DATASET Block Start

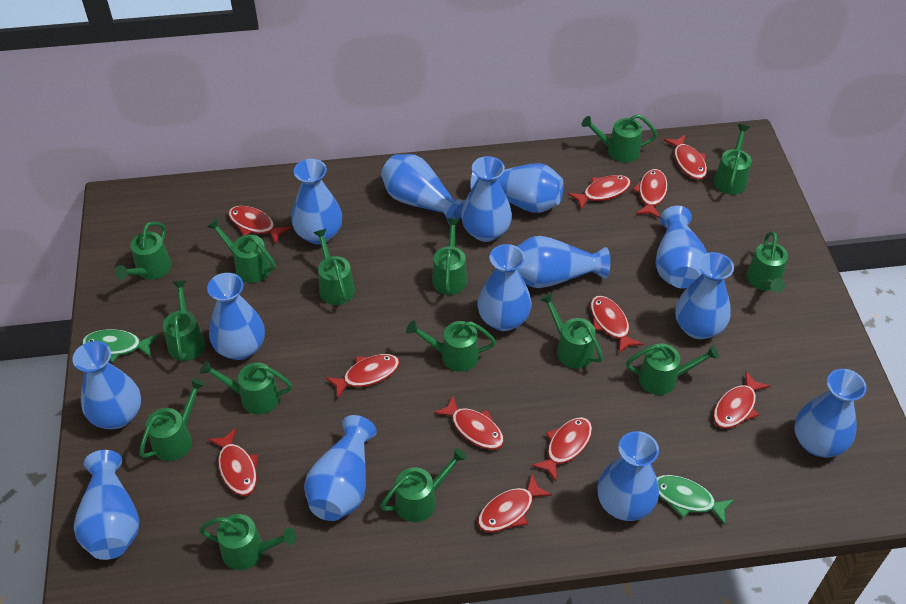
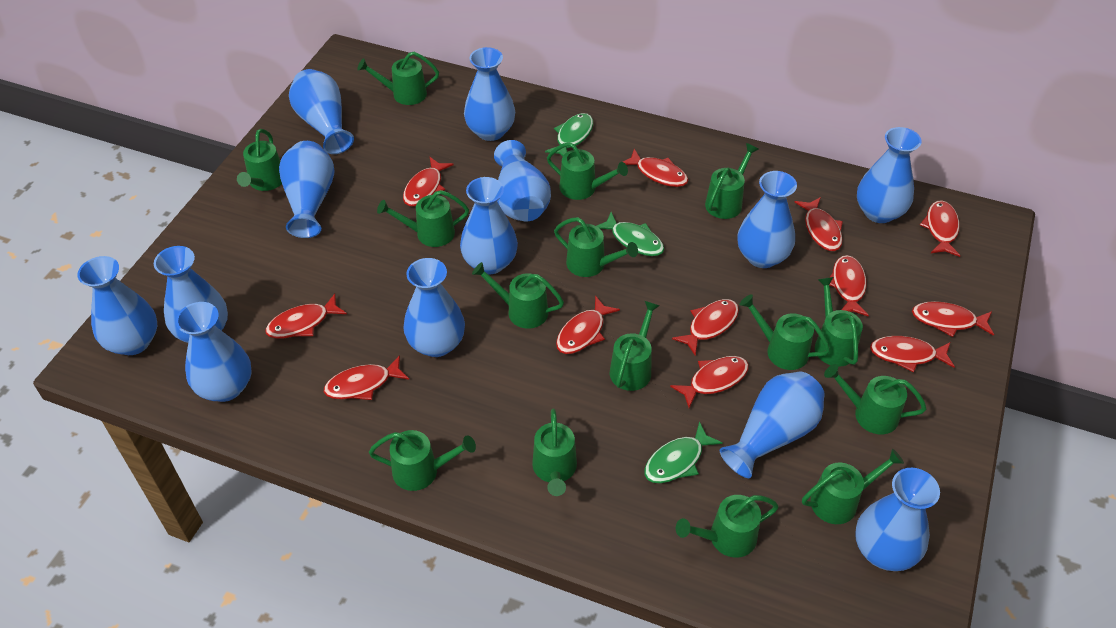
blue vase: 14 -> 13
green fish: 2 -> 3
red fish: 11 -> 12

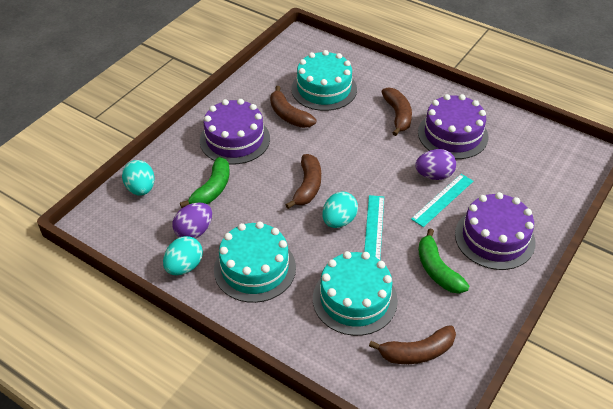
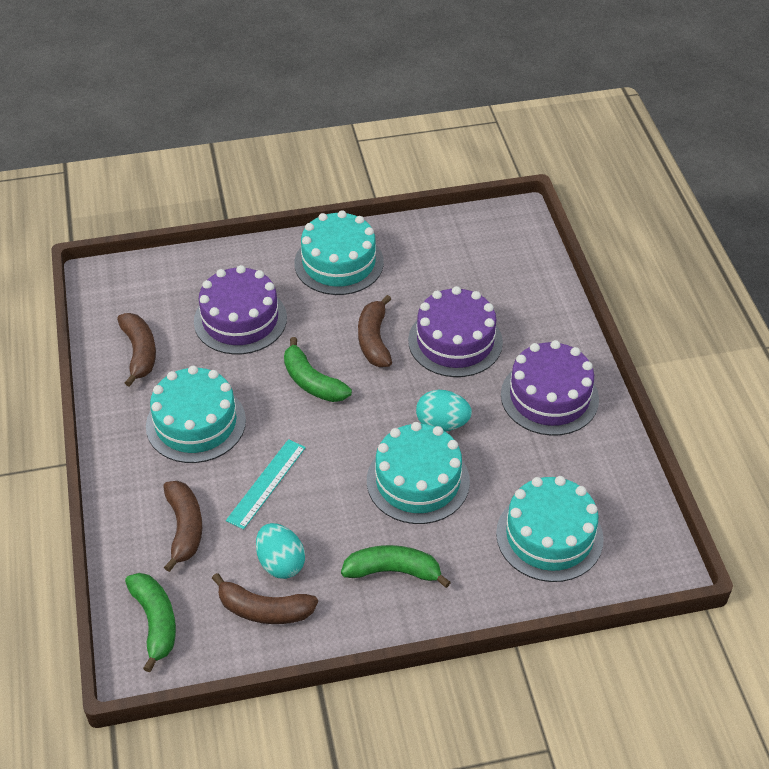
green banana: 2 -> 3
purple egg: 2 -> 0
turquoise cake: 3 -> 4
turquoise egg: 3 -> 2
turquoise ruler: 2 -> 1

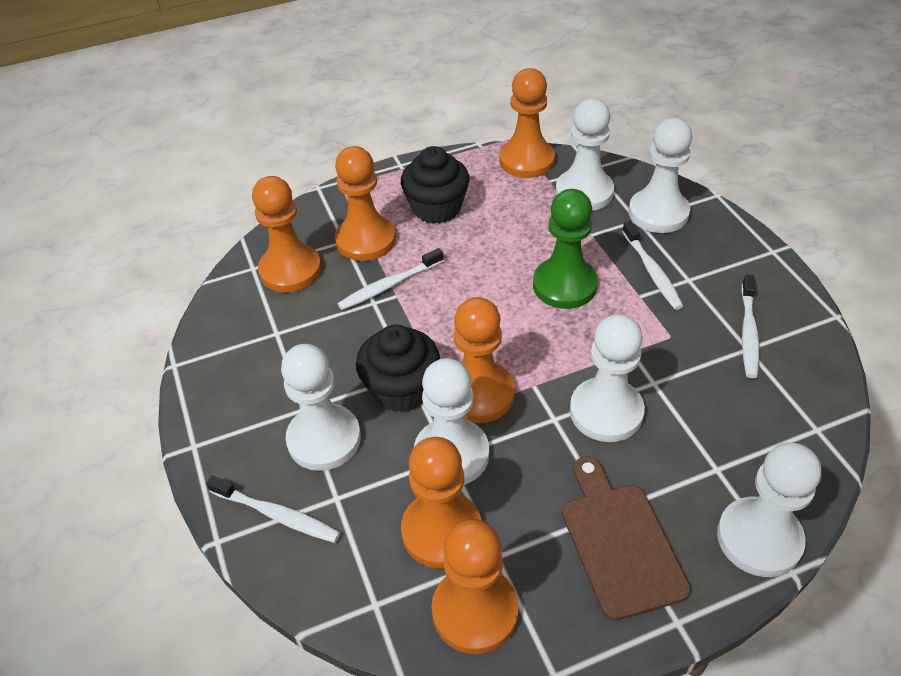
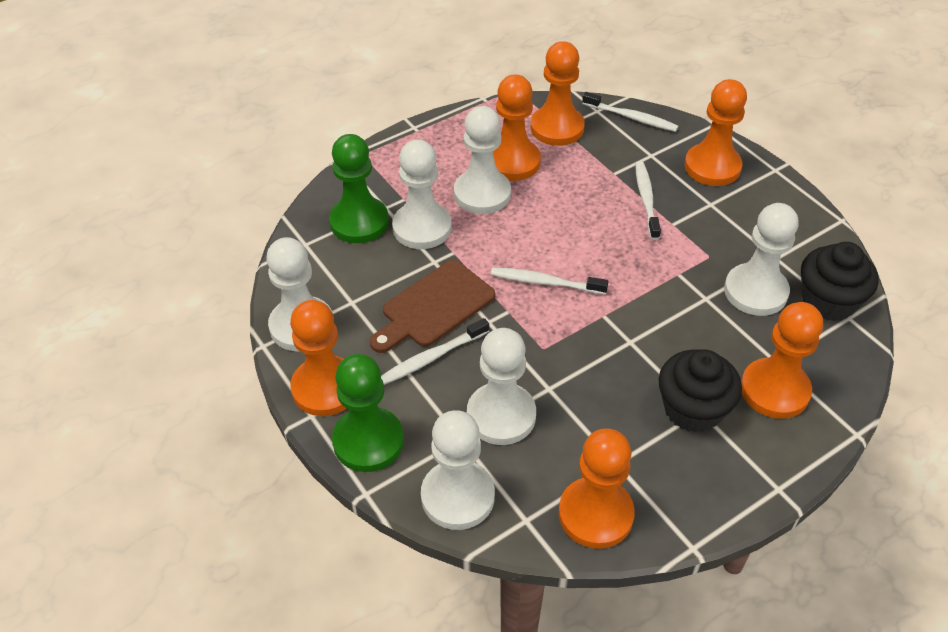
green pawn: 1 -> 2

DATASET Block End

▶ _WHAT TO DO_
Return every record exactly, minus the pictures.

▶ _ANSWER SPACE_
blue vase: 14 -> 13
green fish: 2 -> 3
red fish: 11 -> 12

green banana: 2 -> 3
purple egg: 2 -> 0
turquoise cake: 3 -> 4
turquoise egg: 3 -> 2
turquoise ruler: 2 -> 1

green pawn: 1 -> 2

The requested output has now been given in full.